START LISTED ENTRIES
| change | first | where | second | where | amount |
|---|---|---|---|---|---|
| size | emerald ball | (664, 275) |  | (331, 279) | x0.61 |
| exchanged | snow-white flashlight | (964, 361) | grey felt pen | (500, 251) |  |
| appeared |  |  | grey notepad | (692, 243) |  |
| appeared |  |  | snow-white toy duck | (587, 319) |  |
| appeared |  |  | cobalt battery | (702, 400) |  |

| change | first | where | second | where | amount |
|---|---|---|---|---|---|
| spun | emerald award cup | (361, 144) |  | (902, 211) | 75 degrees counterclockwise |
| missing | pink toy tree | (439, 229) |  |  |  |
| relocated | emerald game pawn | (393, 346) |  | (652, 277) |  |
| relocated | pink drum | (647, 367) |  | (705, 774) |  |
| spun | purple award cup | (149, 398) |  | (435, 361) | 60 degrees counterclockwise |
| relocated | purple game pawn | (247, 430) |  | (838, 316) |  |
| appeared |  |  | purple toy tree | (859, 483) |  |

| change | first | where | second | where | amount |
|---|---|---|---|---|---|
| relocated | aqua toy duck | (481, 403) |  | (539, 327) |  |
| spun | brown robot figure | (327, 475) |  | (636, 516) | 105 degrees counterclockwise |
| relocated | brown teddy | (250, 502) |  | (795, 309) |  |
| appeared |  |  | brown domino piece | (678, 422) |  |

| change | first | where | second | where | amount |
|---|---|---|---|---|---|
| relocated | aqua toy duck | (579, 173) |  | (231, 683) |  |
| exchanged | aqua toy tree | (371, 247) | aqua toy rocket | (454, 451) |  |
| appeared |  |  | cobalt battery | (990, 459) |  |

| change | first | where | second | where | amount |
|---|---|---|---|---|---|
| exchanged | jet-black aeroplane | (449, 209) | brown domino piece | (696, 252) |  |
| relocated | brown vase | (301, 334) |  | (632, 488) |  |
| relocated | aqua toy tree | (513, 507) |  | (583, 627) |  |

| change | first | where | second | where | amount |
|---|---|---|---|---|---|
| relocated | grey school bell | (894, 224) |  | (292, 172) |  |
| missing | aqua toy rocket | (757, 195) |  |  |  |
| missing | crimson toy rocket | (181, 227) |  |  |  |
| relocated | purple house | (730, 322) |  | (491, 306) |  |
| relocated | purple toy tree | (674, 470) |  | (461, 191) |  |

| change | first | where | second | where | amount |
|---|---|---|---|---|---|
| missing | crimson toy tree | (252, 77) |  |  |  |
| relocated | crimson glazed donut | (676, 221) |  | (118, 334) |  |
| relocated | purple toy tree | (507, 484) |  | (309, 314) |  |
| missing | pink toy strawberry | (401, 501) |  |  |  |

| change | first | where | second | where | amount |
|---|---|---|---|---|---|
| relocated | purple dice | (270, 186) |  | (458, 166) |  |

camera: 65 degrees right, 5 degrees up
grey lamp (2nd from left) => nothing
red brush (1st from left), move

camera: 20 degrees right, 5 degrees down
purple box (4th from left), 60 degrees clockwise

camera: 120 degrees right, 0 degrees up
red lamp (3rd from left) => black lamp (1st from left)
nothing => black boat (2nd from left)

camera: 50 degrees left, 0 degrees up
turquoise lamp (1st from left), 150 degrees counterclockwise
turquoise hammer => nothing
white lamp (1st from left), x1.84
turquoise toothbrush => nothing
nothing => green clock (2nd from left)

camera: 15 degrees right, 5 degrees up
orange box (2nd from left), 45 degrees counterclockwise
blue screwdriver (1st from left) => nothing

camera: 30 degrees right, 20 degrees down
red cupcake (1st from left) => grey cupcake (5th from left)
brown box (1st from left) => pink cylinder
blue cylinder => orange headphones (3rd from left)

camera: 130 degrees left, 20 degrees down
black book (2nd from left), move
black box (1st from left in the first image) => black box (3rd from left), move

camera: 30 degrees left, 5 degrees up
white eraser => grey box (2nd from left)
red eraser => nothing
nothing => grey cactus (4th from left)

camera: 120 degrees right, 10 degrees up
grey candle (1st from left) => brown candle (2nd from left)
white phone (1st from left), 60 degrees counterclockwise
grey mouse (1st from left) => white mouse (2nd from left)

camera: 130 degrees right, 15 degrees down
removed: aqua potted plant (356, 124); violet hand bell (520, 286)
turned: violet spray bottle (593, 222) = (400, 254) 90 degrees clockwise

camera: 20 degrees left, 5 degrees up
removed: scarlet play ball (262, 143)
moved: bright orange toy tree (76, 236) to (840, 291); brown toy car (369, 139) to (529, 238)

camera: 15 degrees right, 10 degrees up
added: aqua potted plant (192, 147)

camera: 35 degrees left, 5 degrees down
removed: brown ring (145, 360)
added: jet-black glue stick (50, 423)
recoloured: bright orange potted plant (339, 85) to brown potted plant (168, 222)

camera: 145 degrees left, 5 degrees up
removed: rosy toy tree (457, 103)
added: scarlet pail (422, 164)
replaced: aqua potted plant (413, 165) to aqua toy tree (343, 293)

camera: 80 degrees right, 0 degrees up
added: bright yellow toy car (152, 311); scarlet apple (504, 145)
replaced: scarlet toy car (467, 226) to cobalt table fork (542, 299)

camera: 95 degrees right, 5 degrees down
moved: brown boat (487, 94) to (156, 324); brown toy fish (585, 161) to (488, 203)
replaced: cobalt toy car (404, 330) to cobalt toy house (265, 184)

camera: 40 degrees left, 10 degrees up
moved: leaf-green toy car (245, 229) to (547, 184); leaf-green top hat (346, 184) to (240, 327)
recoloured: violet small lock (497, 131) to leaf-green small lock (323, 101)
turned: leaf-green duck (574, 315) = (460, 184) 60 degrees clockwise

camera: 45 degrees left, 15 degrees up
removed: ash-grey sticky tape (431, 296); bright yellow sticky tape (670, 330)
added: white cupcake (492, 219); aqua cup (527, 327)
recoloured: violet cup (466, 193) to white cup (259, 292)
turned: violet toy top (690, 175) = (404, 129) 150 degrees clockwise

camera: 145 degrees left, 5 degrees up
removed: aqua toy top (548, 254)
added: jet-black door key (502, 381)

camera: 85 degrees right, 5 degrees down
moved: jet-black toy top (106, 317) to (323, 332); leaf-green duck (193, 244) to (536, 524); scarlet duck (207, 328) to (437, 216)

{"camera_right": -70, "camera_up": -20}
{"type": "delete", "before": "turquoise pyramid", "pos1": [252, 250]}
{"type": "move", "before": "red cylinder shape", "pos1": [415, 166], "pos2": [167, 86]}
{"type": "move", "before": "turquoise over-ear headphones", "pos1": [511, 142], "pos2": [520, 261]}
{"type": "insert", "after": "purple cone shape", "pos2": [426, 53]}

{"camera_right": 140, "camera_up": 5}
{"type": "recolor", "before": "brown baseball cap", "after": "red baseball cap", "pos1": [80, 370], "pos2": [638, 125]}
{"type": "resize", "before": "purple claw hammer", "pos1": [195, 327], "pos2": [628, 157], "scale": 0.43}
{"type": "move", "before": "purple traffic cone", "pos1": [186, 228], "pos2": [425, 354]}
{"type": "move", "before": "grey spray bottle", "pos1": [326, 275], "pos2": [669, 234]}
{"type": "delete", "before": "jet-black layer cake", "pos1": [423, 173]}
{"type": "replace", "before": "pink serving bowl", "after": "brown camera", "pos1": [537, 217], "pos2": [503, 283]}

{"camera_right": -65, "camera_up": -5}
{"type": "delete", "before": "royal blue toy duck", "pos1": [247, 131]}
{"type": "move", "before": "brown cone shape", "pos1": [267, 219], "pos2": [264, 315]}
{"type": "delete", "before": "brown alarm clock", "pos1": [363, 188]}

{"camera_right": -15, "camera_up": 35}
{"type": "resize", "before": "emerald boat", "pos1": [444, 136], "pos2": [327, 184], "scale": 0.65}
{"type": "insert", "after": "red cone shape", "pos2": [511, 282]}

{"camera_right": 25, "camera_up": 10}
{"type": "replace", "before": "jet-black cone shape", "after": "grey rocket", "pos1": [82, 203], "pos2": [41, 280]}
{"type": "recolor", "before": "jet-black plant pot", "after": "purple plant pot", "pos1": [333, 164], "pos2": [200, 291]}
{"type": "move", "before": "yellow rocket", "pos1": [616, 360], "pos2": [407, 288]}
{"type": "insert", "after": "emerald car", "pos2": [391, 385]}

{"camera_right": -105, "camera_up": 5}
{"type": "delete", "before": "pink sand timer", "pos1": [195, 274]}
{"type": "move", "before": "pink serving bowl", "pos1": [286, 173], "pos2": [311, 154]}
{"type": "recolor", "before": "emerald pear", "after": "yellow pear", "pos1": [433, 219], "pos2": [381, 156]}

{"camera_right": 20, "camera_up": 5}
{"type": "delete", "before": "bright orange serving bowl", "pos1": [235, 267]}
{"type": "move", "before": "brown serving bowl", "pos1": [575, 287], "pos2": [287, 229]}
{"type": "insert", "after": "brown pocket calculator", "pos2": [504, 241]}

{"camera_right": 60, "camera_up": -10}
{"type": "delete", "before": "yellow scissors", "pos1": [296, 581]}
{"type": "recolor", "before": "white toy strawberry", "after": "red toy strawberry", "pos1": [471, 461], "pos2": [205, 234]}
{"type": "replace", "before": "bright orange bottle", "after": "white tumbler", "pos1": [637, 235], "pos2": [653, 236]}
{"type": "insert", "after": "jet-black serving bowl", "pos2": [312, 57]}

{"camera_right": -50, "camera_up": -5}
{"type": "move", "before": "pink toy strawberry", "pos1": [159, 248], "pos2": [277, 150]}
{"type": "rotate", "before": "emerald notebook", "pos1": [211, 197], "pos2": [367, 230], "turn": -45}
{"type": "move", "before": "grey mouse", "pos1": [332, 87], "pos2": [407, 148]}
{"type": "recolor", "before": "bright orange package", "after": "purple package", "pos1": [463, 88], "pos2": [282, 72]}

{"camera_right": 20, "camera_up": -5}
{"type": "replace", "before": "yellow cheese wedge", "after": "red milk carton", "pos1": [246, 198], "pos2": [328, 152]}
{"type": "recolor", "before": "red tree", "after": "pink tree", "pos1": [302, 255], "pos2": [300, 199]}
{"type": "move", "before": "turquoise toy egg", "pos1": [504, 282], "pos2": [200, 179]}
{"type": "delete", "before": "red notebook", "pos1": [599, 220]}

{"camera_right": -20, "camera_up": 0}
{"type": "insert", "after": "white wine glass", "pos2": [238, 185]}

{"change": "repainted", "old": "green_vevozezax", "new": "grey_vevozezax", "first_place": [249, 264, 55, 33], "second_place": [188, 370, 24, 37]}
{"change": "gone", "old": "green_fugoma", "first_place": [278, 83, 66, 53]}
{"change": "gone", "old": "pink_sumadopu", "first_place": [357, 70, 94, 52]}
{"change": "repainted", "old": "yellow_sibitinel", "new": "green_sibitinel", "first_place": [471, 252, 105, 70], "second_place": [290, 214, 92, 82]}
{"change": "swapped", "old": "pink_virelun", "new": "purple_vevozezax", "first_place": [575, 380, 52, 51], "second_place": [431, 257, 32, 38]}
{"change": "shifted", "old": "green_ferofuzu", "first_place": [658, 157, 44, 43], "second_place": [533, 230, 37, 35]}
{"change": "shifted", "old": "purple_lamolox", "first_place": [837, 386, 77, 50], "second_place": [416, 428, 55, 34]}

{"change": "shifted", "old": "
END LISTED ENTRIES
== TASK TO COMPLETE ==
Without changing anything, quote the lines from the top of the data to the line that contains "snow-white toy duck", including that line.

== REPLY ==
| change | first | where | second | where | amount |
|---|---|---|---|---|---|
| size | emerald ball | (664, 275) |  | (331, 279) | x0.61 |
| exchanged | snow-white flashlight | (964, 361) | grey felt pen | (500, 251) |  |
| appeared |  |  | grey notepad | (692, 243) |  |
| appeared |  |  | snow-white toy duck | (587, 319) |  |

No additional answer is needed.